#### ACTIVITY
Give every line of the data again, unchanged, but with no pictures.
═════ ENTRIES PROVIDED
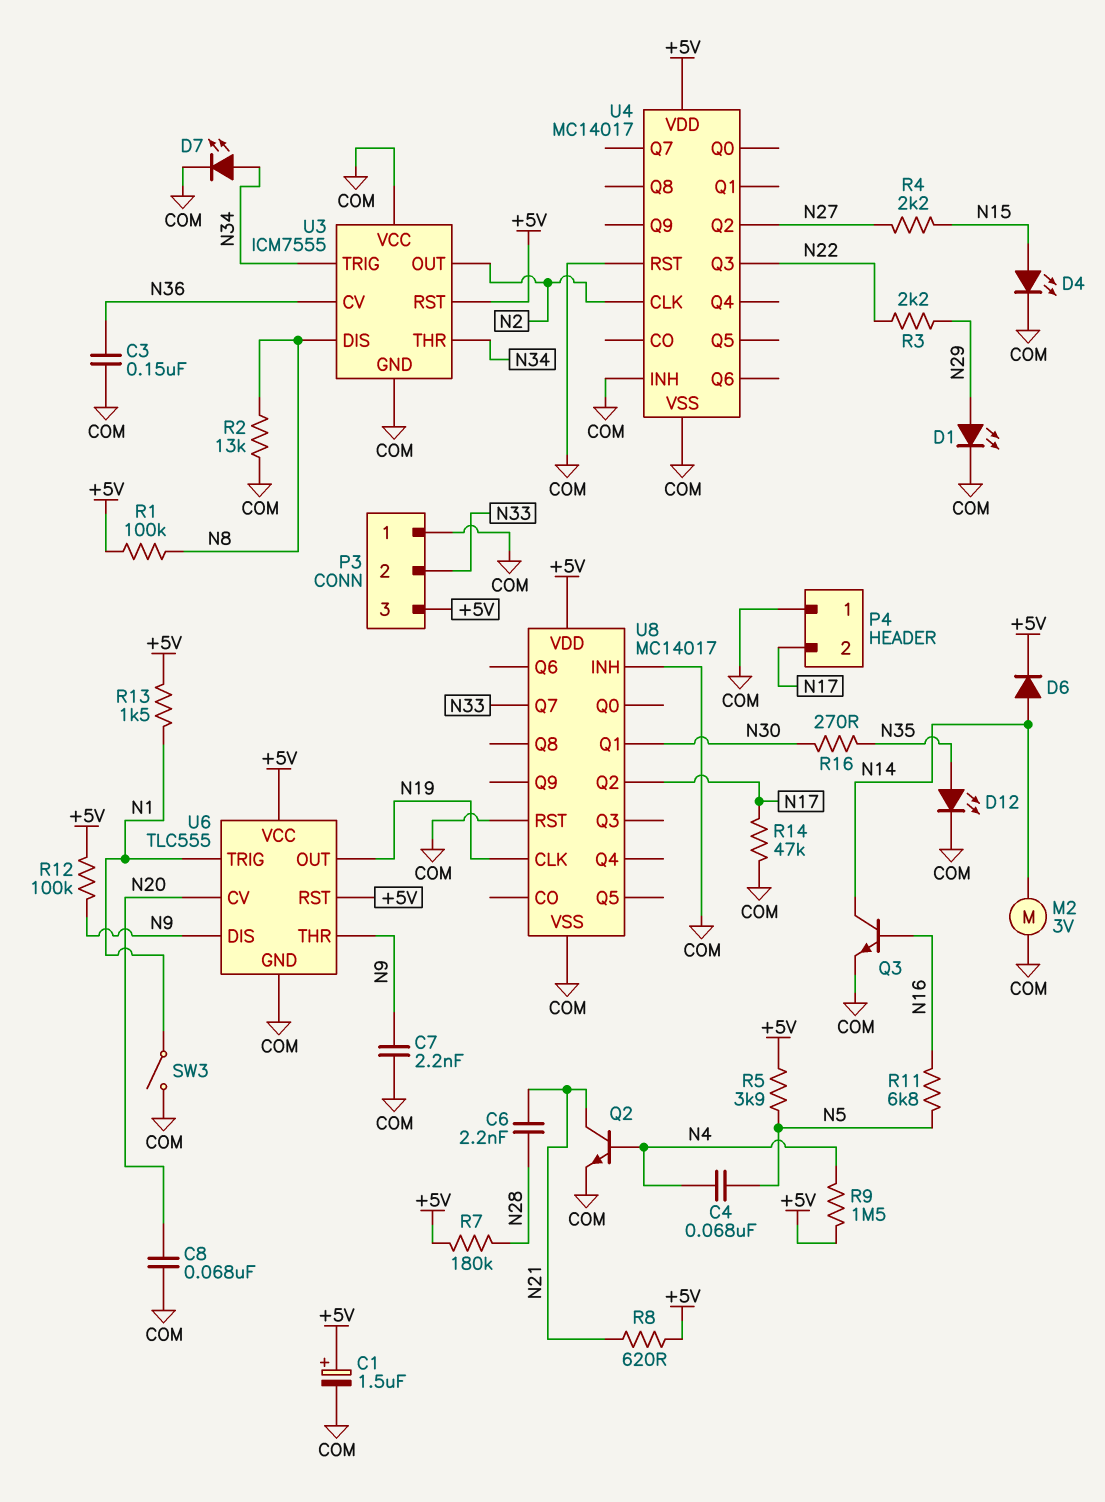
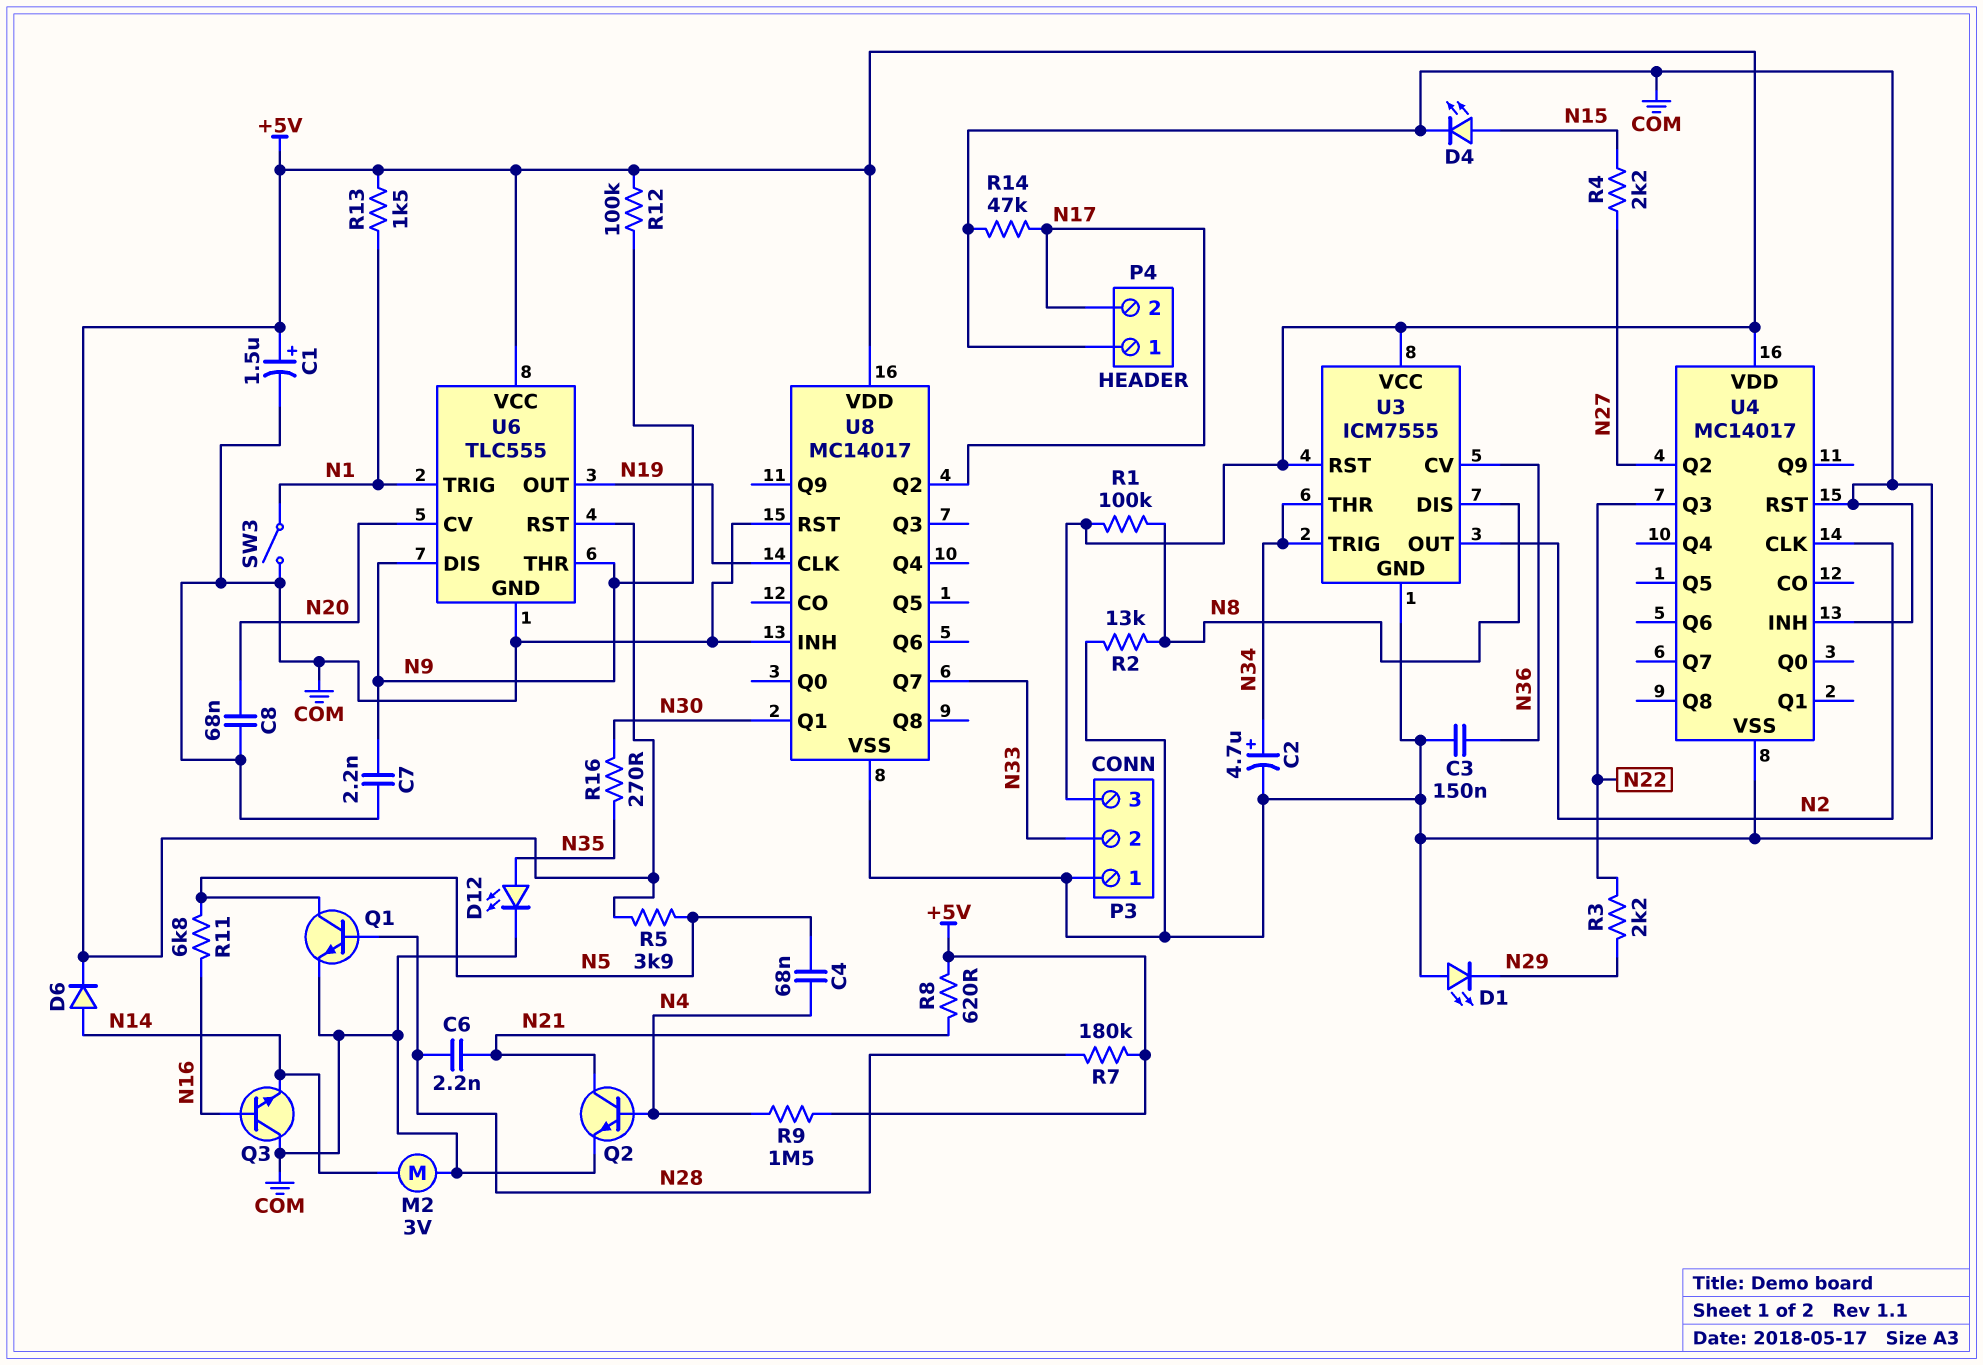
C2: none -> 4.7uF (plus N34, minus COM)
D1: LED (A N29, K COM) -> LED (A COM, K N29)
D7: LED (A N34, K COM) -> none
Q1: none -> NPN (B N28, C N5, E COM)
Q3: NPN (B N16, C N14, E COM) -> NPN (B N16, C COM, E N14)
U3 pin VCC: COM -> +5V

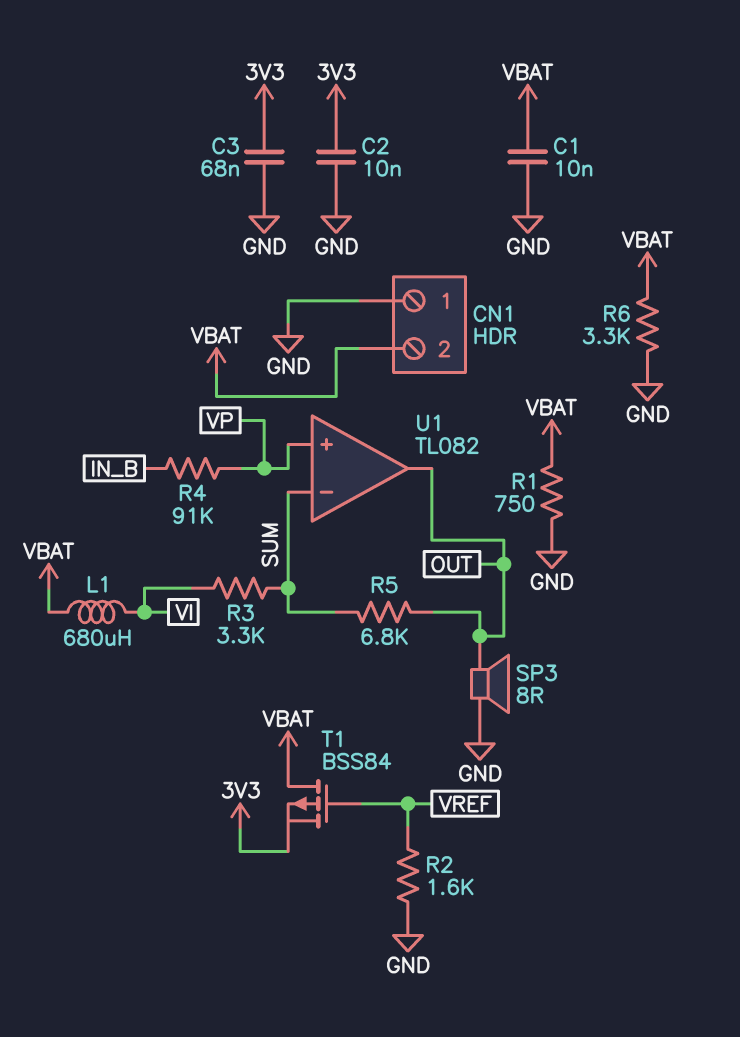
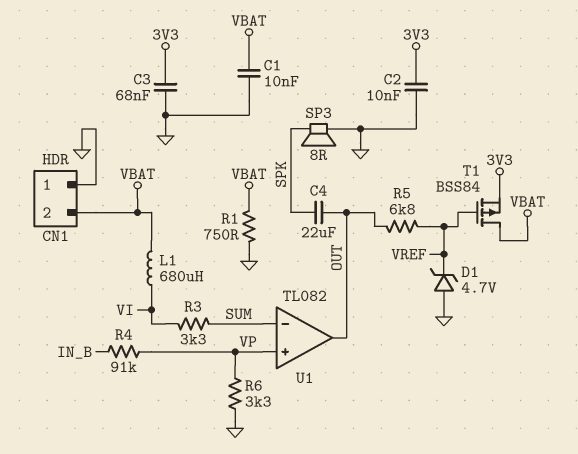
C4: none -> 22uF (OUT, SPK)
D1: none -> zener 4.7V (A GND, K VREF)
R2: 1.6k (GND, VREF) -> none
R5: 6.8k (OUT, SUM) -> 6.8k (OUT, VREF)
R6: 3.3k (GND, VBAT) -> 3.3k (GND, VP)
SP3: speaker 8R (GND, OUT) -> speaker 8R (GND, SPK)

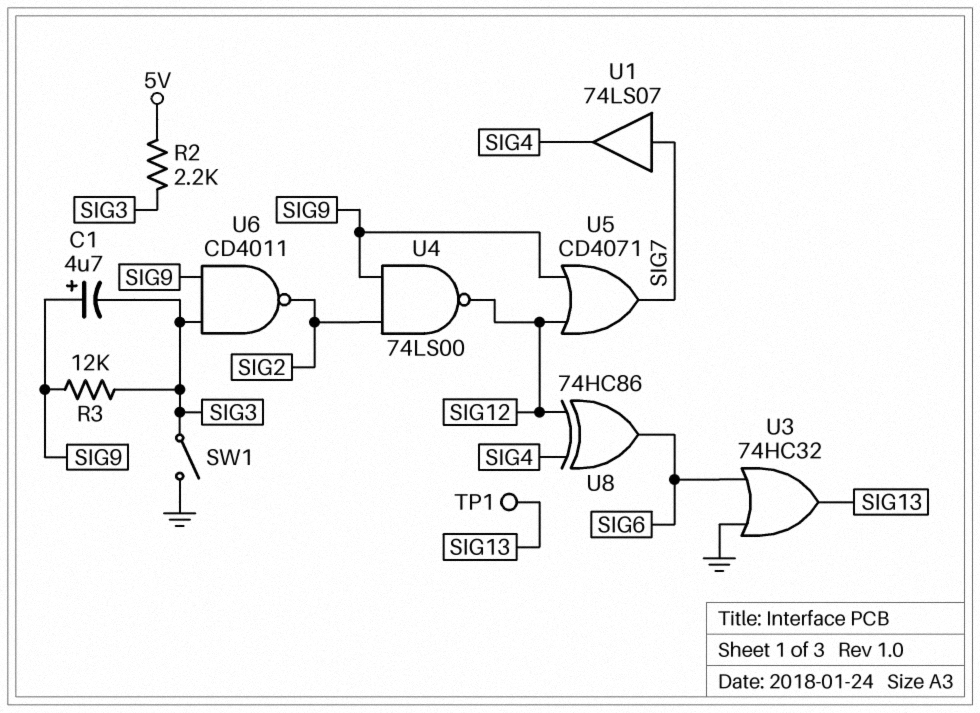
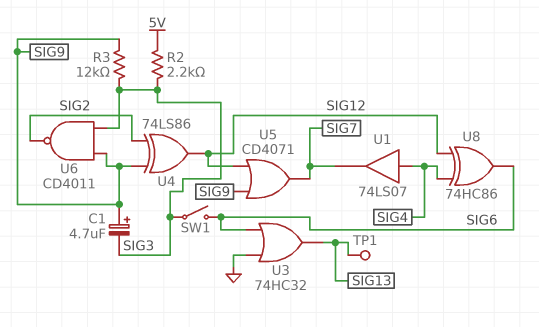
SW1: switch (GND, SIG3) -> switch (SIG3, SIG6)
U1: buffer 74LS07 (in SIG7, out SIG4) -> buffer 74LS07 (in SIG4, out SIG7)
U4: NAND 74LS00 (in SIG2, in SIG9, out SIG12) -> XOR 74LS86 (in SIG2, in SIG9, out SIG12)

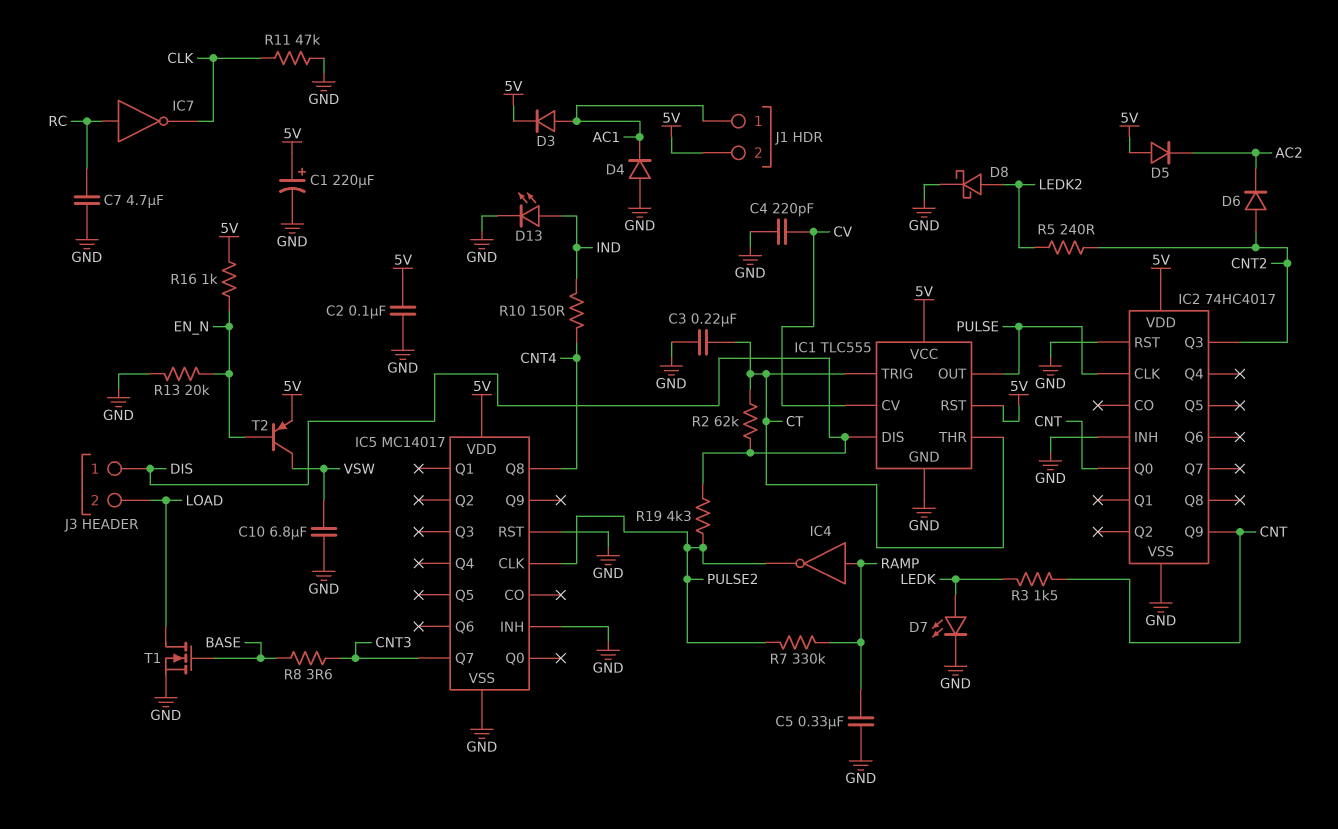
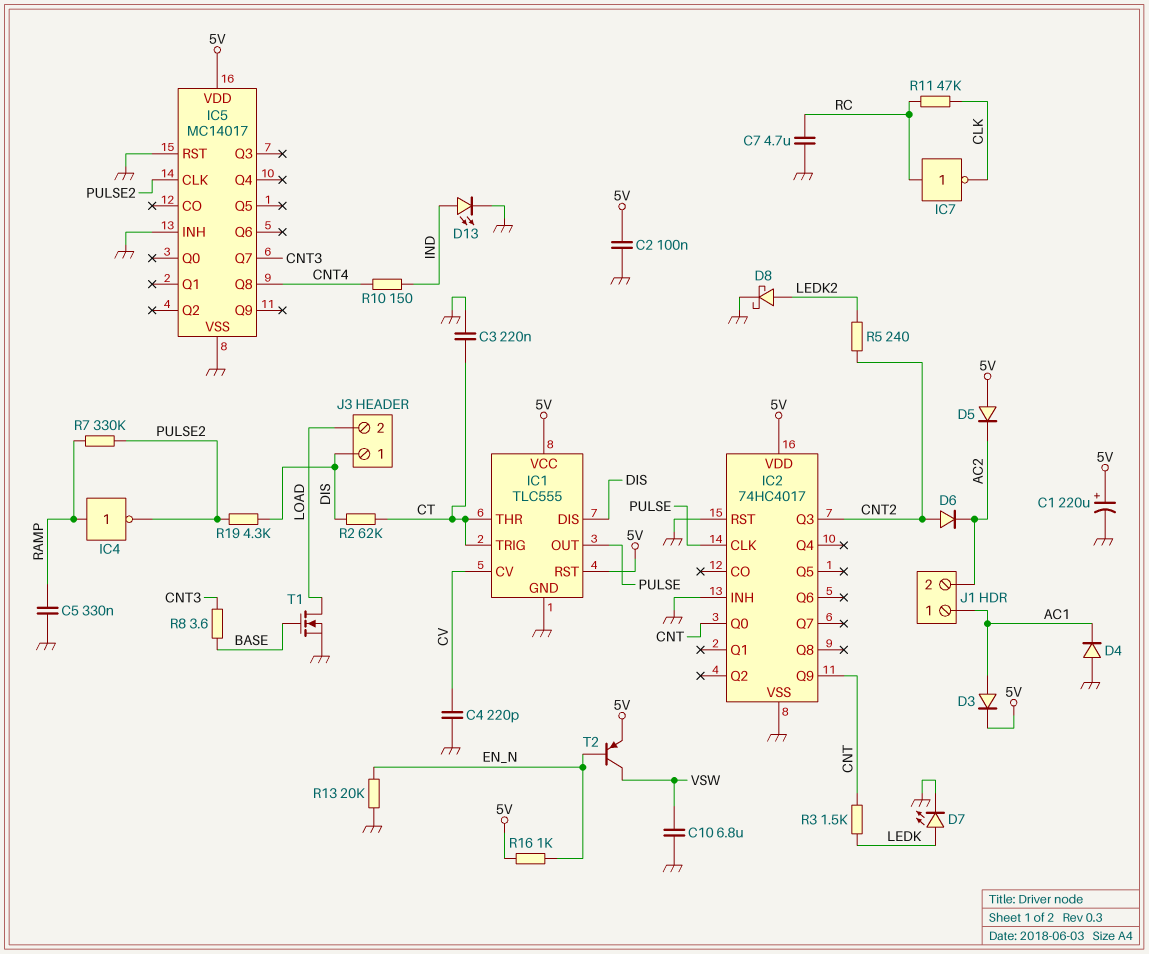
J1 pin 2: 5V -> AC2
R11: 47k (CLK, GND) -> 47k (CLK, RC)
══════════
#### SOLUTION
C2: none -> 4.7uF (plus N34, minus COM)
D1: LED (A N29, K COM) -> LED (A COM, K N29)
D7: LED (A N34, K COM) -> none
Q1: none -> NPN (B N28, C N5, E COM)
Q3: NPN (B N16, C N14, E COM) -> NPN (B N16, C COM, E N14)
U3 pin VCC: COM -> +5V

C4: none -> 22uF (OUT, SPK)
D1: none -> zener 4.7V (A GND, K VREF)
R2: 1.6k (GND, VREF) -> none
R5: 6.8k (OUT, SUM) -> 6.8k (OUT, VREF)
R6: 3.3k (GND, VBAT) -> 3.3k (GND, VP)
SP3: speaker 8R (GND, OUT) -> speaker 8R (GND, SPK)

SW1: switch (GND, SIG3) -> switch (SIG3, SIG6)
U1: buffer 74LS07 (in SIG7, out SIG4) -> buffer 74LS07 (in SIG4, out SIG7)
U4: NAND 74LS00 (in SIG2, in SIG9, out SIG12) -> XOR 74LS86 (in SIG2, in SIG9, out SIG12)

J1 pin 2: 5V -> AC2
R11: 47k (CLK, GND) -> 47k (CLK, RC)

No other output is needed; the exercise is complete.